== TASK TO CARRY OUT ==
The response should consist only of the lines from the one with "gray rectangle: (104, 43)" to the end of the data below, copied exactly and without pictures.

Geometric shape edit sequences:
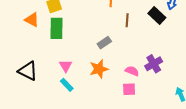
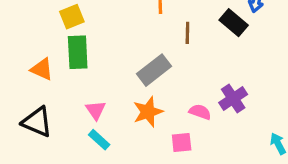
orange triangle: (32, 20) -> (42, 69), moved
gray rectangle: (104, 43) -> (154, 70), size x1.5
pink square: (129, 89) -> (182, 142), moved

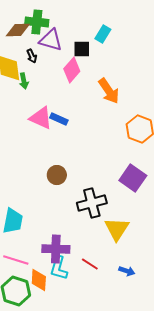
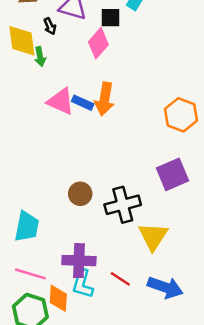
orange arrow: (109, 91) -> (104, 99), moved, turned 44
brown circle: (57, 175) -> (80, 194), moved
purple square: (133, 178) -> (173, 174), turned 32
blue arrow: (127, 271) -> (165, 287), size x1.8

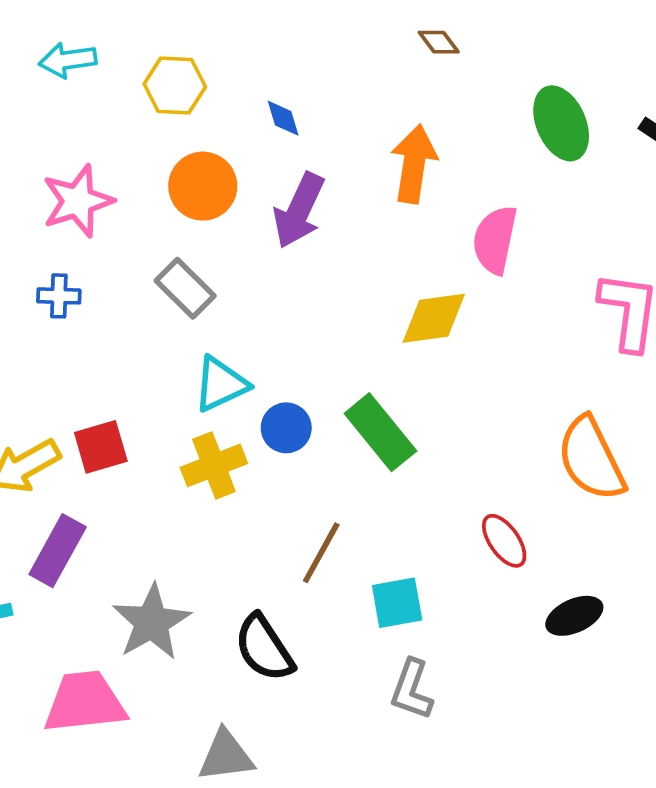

== OUTPUT OF THE TASK ==
gray rectangle: (104, 43) -> (154, 70), size x1.5
pink square: (129, 89) -> (182, 142), moved

orange arrow: (109, 91) -> (104, 99), moved, turned 44
brown circle: (57, 175) -> (80, 194), moved
purple square: (133, 178) -> (173, 174), turned 32
blue arrow: (127, 271) -> (165, 287), size x1.8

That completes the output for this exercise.